(SUPPLIED RECORDS)

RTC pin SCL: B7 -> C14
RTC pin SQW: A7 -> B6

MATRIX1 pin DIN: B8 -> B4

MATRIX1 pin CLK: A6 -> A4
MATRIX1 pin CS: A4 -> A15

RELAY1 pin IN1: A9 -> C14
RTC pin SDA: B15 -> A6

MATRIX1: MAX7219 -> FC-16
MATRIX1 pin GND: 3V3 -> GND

(EXERCISE) All entries must come back exactly as they were written.

(TASK ANSWER)
RTC pin SCL: B7 -> C14
RTC pin SQW: A7 -> B6

MATRIX1 pin DIN: B8 -> B4

MATRIX1 pin CLK: A6 -> A4
MATRIX1 pin CS: A4 -> A15

RELAY1 pin IN1: A9 -> C14
RTC pin SDA: B15 -> A6

MATRIX1: MAX7219 -> FC-16
MATRIX1 pin GND: 3V3 -> GND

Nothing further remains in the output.